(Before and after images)
______________________________
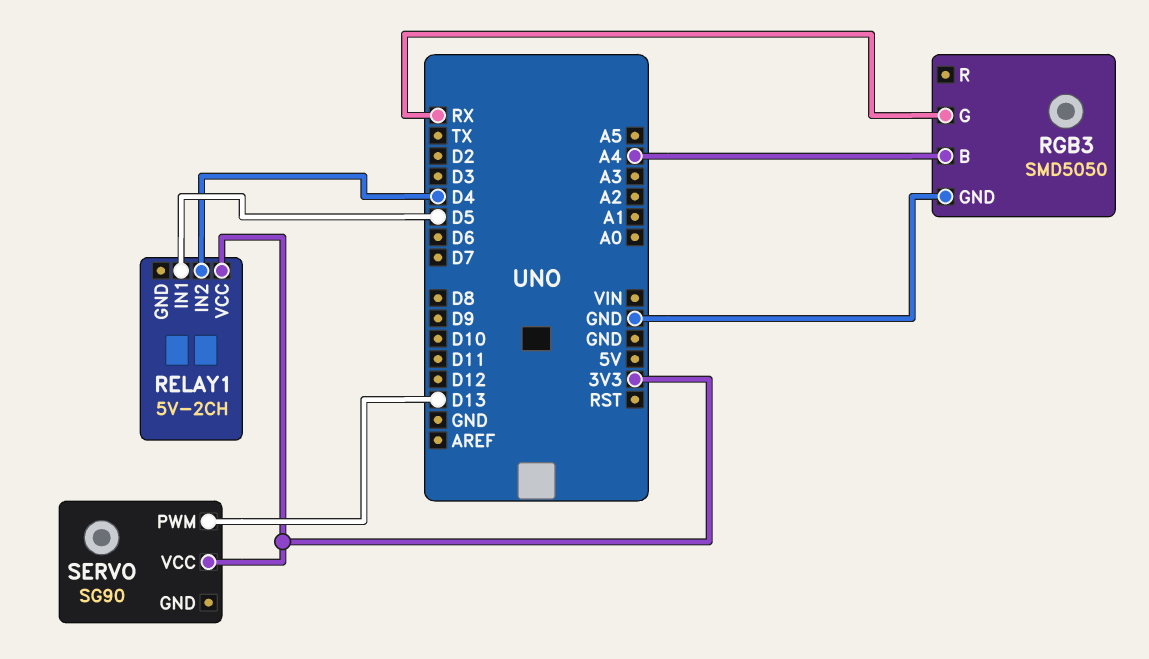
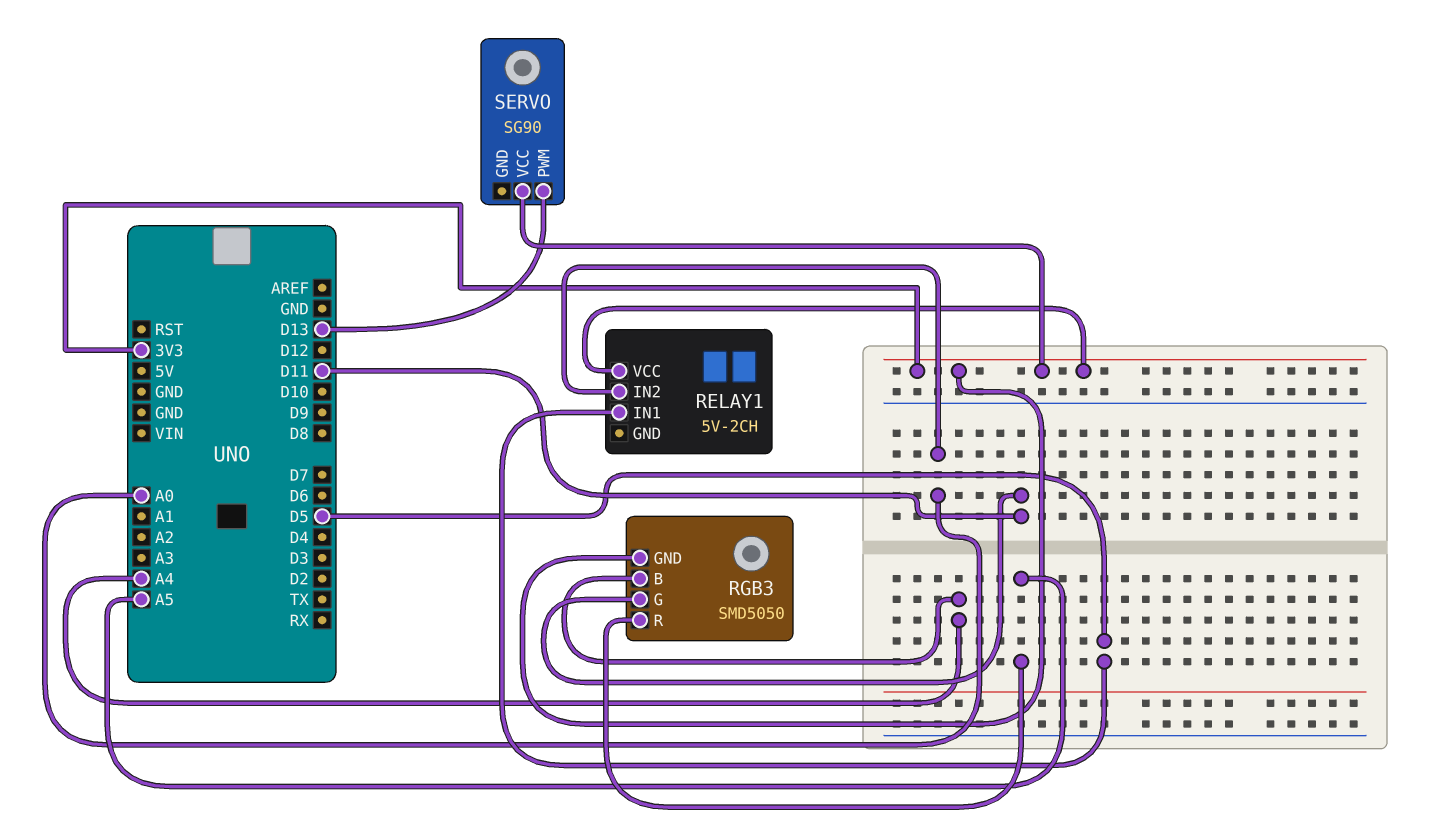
RELAY1 pin IN2: D4 -> A0
RGB3 pin G: RX -> D11
RGB3 pin GND: GND -> 3V3
RGB3 pin R: none -> A5

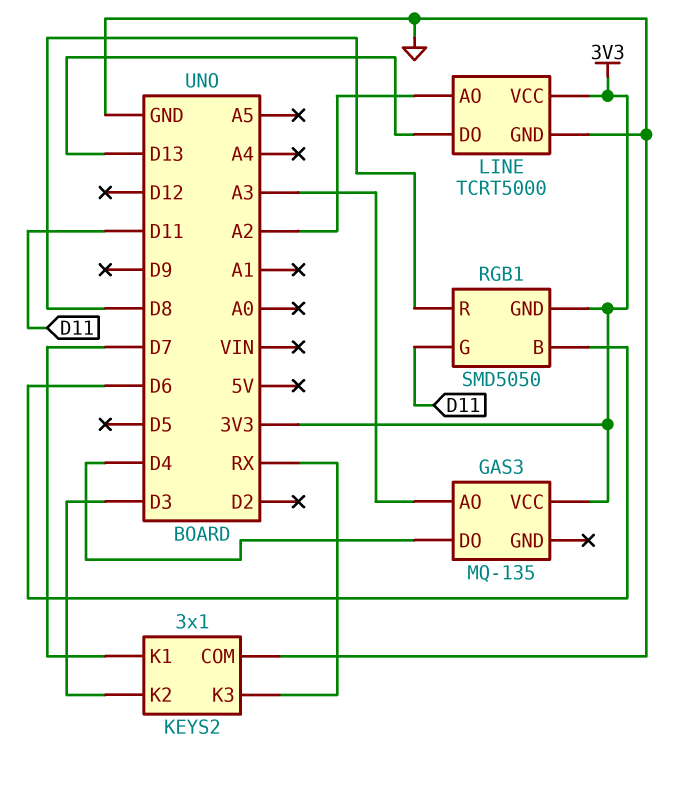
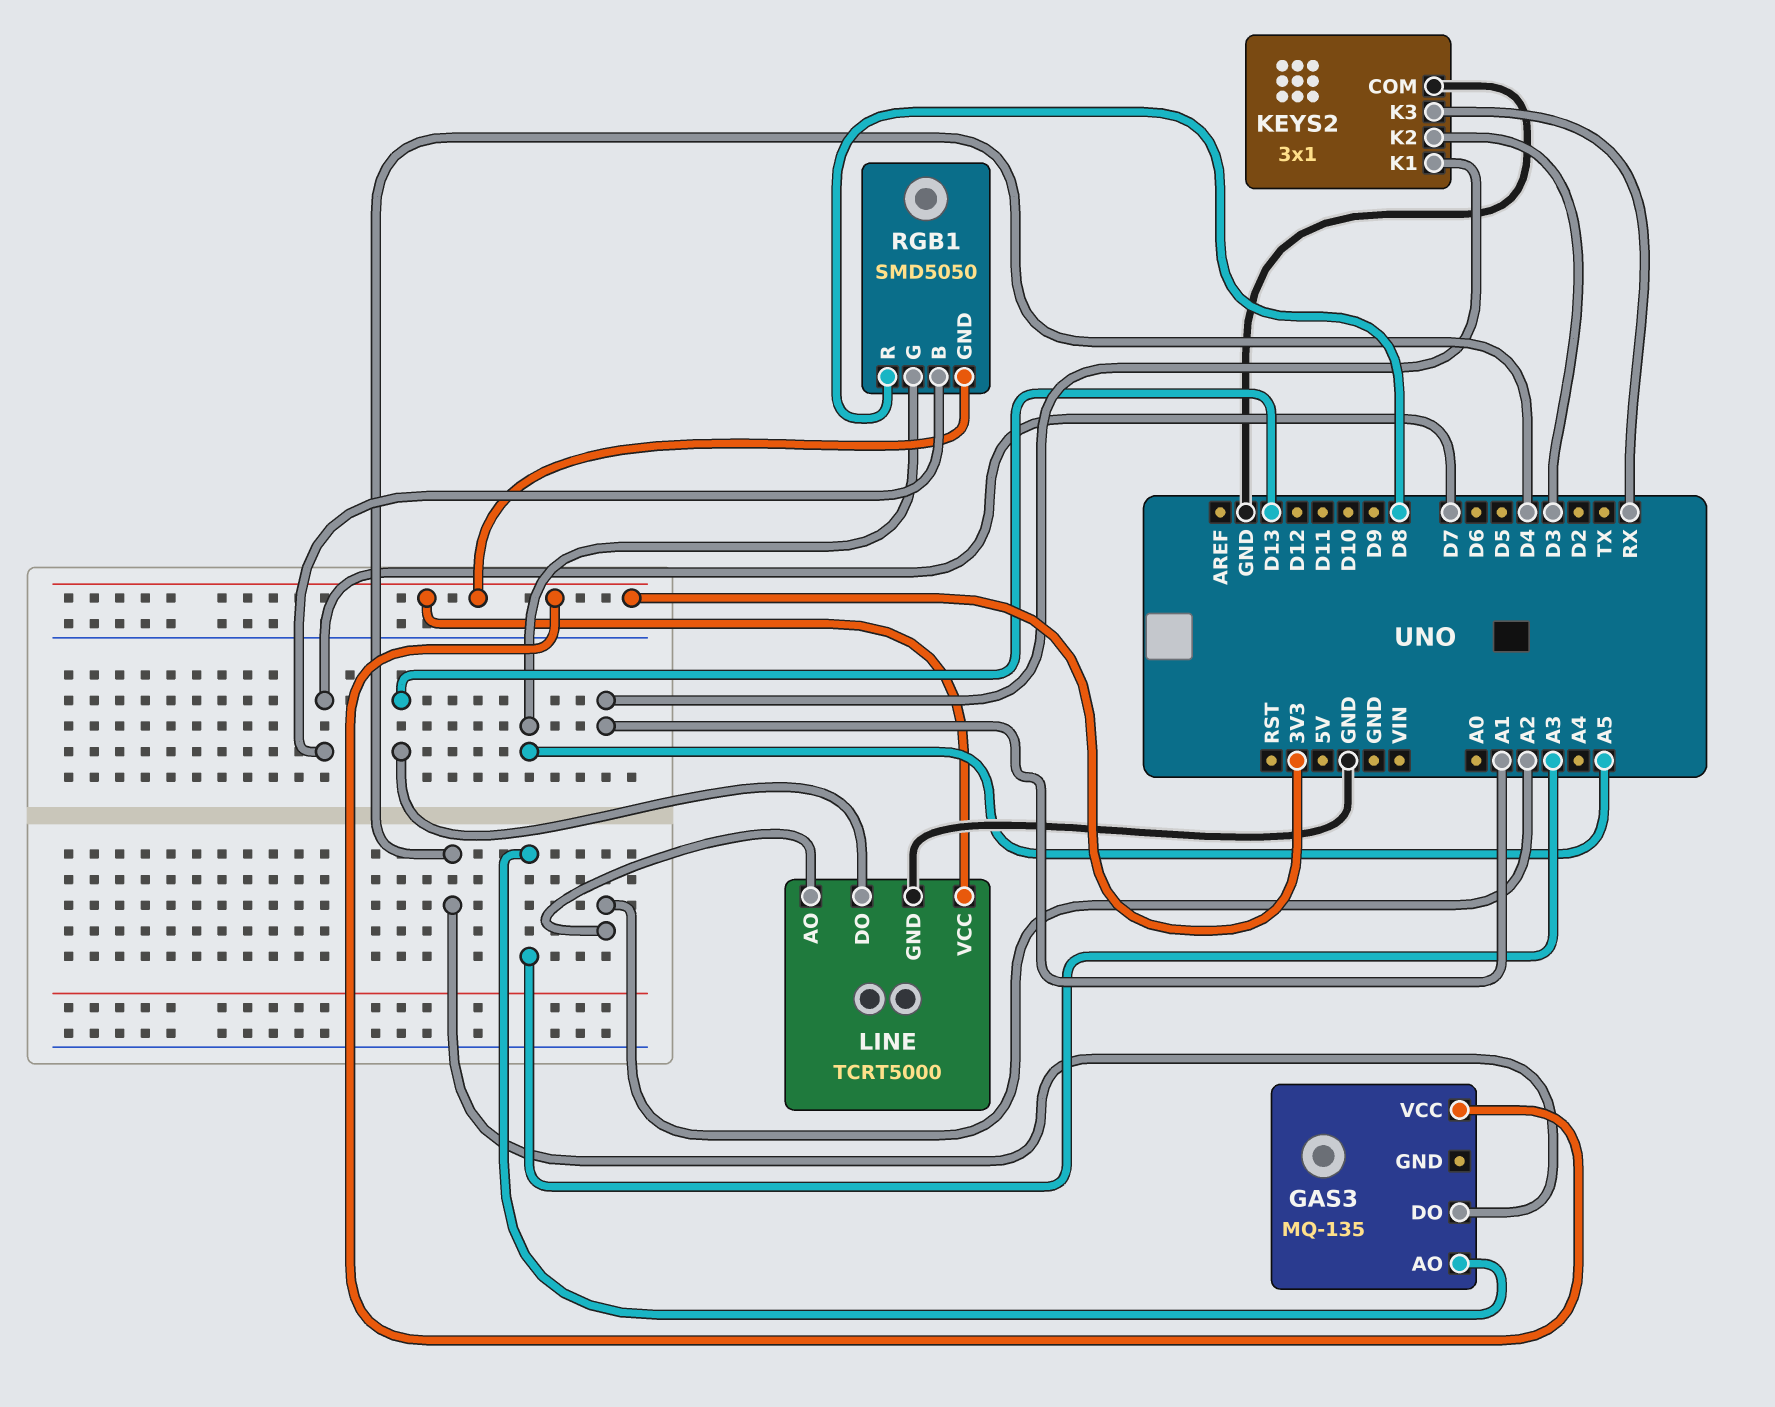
KEYS2 pin K1: D7 -> A1
RGB1 pin B: D6 -> D7
RGB1 pin G: D11 -> A5

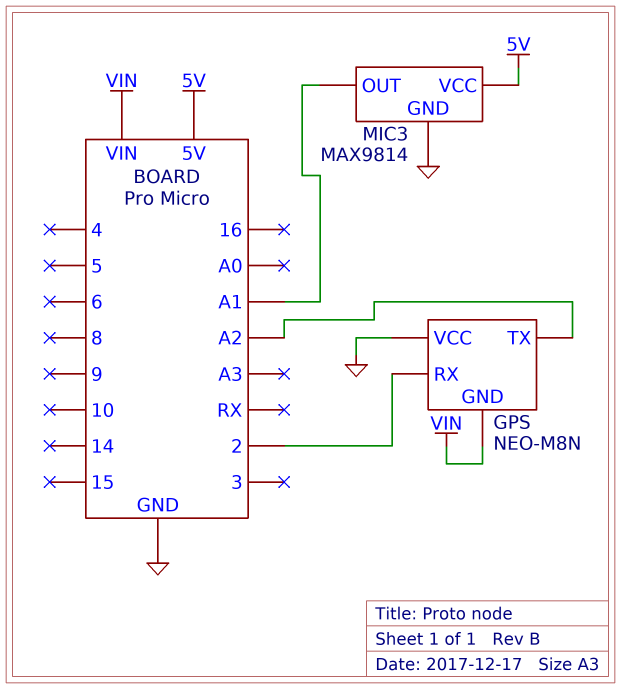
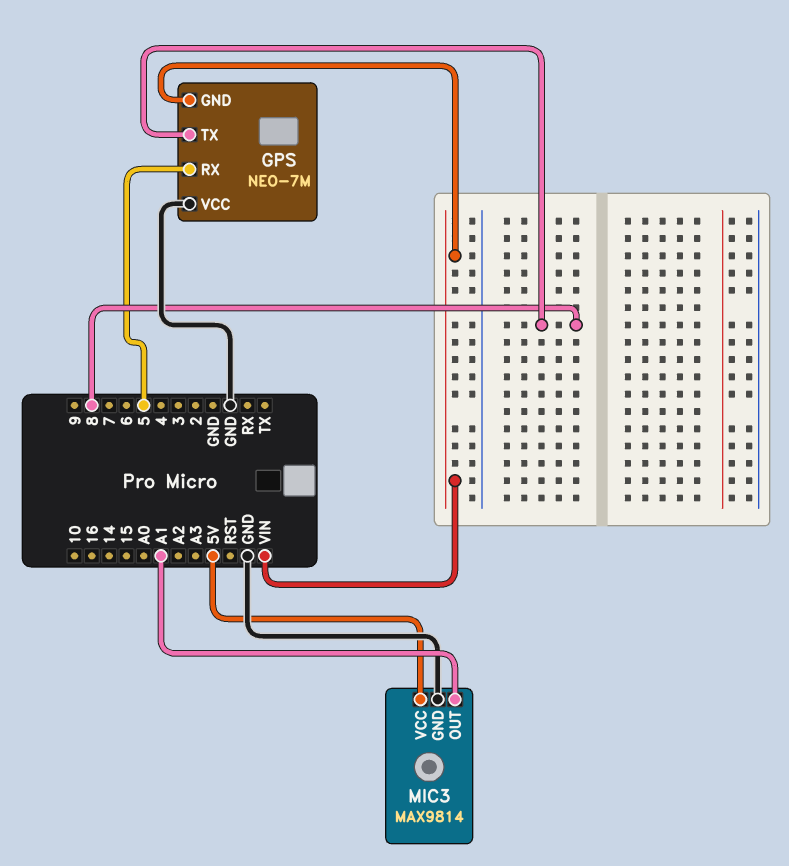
GPS: NEO-M8N -> NEO-7M
GPS pin RX: 2 -> 5
GPS pin TX: A2 -> 8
______________________________
WORK TASK
Return only the lines from the one containing "KEYS2 pin K1: D7 -> A1" through the last line of the entries above, exactly as written and without pictures.

WRITTEN SOLUTION
KEYS2 pin K1: D7 -> A1
RGB1 pin B: D6 -> D7
RGB1 pin G: D11 -> A5

GPS: NEO-M8N -> NEO-7M
GPS pin RX: 2 -> 5
GPS pin TX: A2 -> 8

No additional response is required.